* **The data**

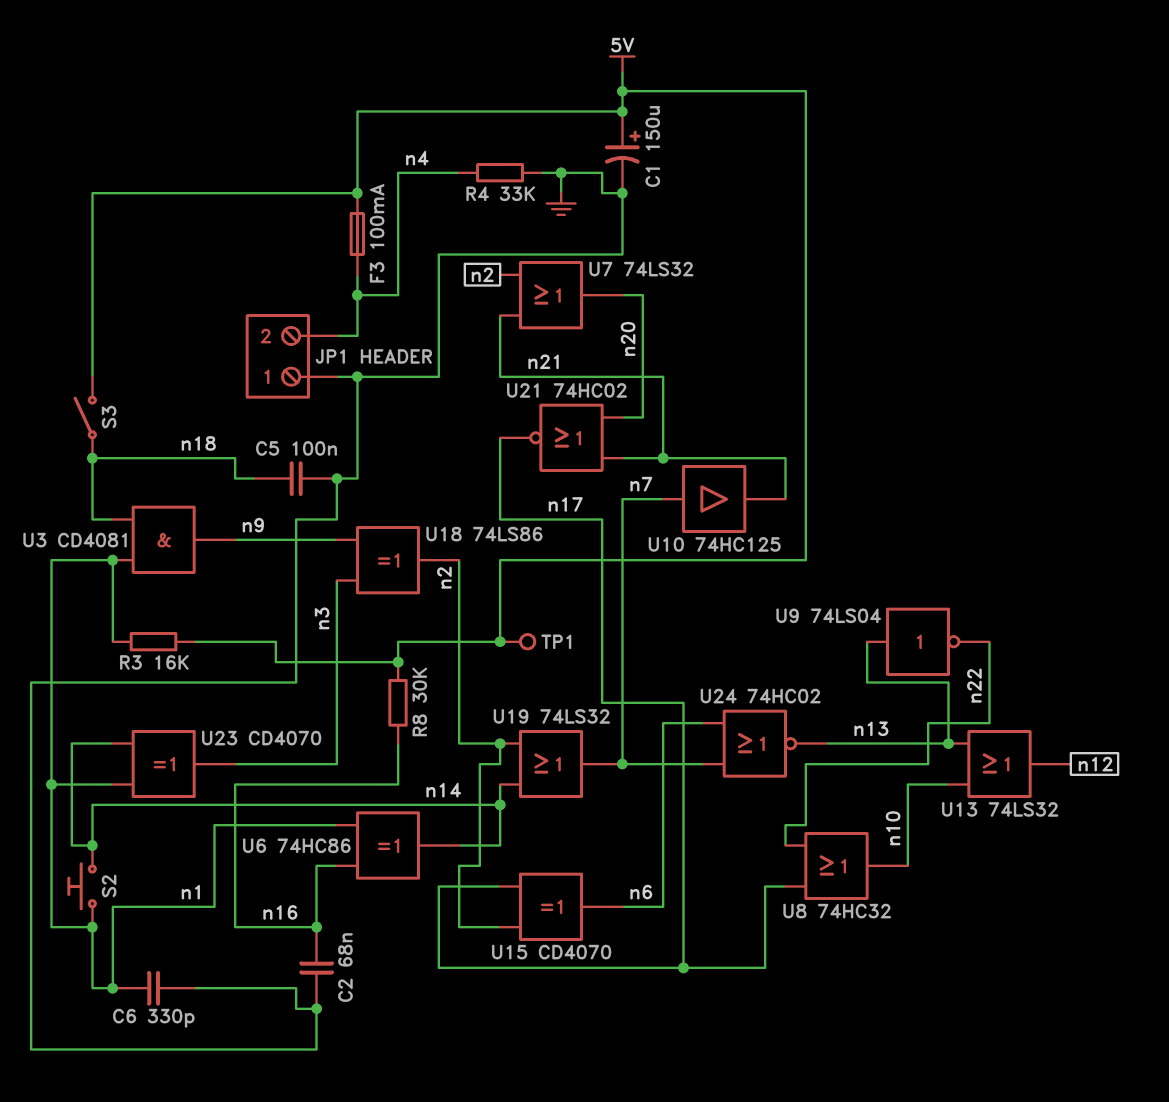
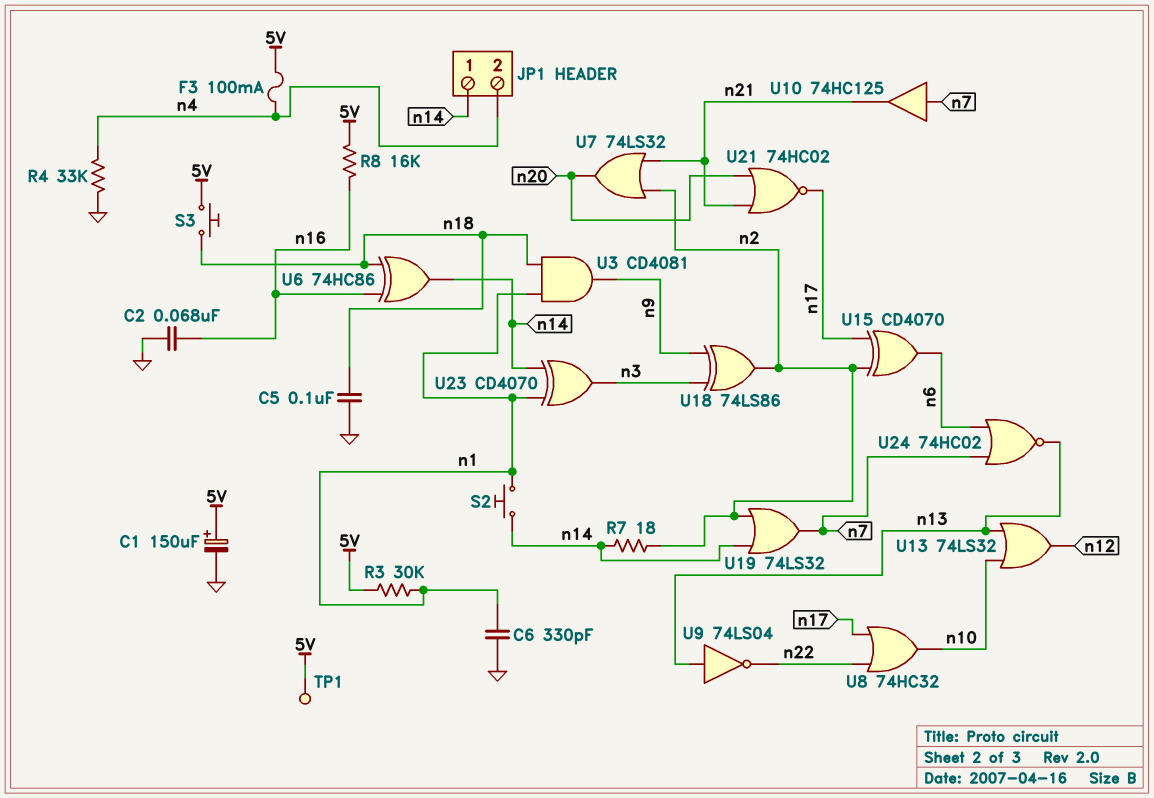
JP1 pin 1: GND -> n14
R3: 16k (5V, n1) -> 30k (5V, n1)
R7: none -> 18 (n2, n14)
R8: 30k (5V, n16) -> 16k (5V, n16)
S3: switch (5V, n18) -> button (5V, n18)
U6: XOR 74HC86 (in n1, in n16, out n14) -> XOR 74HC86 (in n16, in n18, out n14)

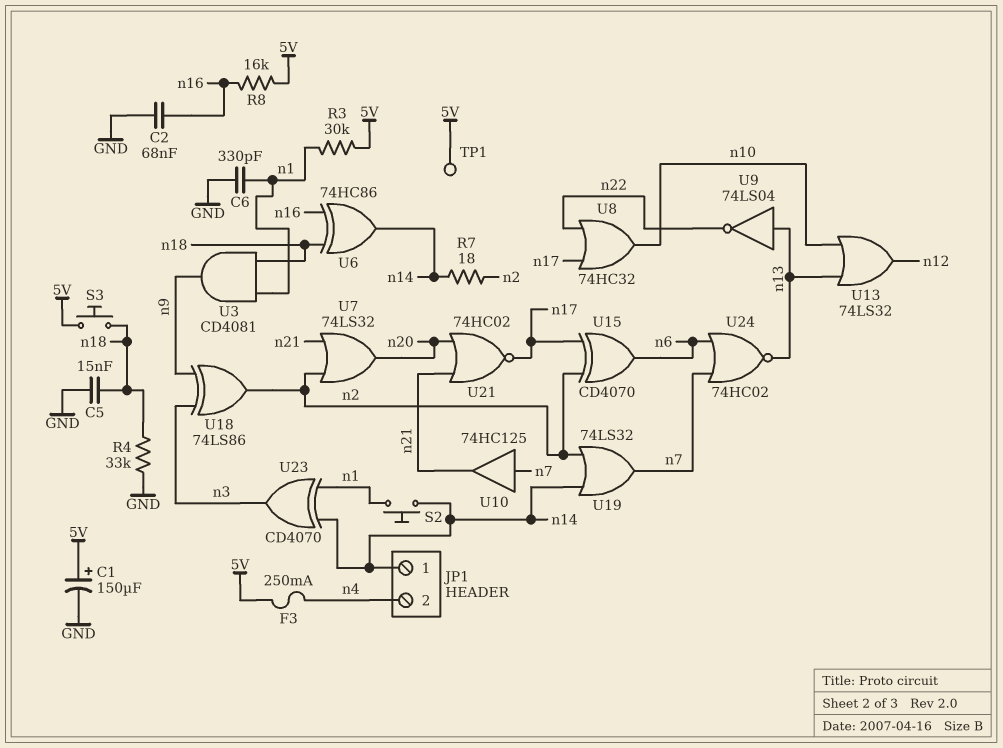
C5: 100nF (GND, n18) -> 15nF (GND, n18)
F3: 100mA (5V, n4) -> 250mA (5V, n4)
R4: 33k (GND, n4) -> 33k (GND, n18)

---

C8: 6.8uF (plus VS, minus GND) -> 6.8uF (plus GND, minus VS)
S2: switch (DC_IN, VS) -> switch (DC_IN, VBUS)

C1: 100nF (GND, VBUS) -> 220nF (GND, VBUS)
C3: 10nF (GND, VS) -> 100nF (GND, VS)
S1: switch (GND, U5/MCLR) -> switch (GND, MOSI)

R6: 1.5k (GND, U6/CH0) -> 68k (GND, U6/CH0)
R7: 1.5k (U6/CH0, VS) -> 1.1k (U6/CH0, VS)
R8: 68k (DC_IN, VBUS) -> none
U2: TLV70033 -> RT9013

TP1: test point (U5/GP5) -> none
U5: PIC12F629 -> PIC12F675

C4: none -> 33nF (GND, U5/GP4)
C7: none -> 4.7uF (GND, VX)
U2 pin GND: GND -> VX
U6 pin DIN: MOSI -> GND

* **Exercise**
In the records above, copy exactly everything from the line that has "JP1 pin 1: GND -> n14" down to the line that has "R4: 33k (GND, n4) -> 33k (GND, n18)", both ends included, and leave out the pictures.

* **Written answer**
JP1 pin 1: GND -> n14
R3: 16k (5V, n1) -> 30k (5V, n1)
R7: none -> 18 (n2, n14)
R8: 30k (5V, n16) -> 16k (5V, n16)
S3: switch (5V, n18) -> button (5V, n18)
U6: XOR 74HC86 (in n1, in n16, out n14) -> XOR 74HC86 (in n16, in n18, out n14)

C5: 100nF (GND, n18) -> 15nF (GND, n18)
F3: 100mA (5V, n4) -> 250mA (5V, n4)
R4: 33k (GND, n4) -> 33k (GND, n18)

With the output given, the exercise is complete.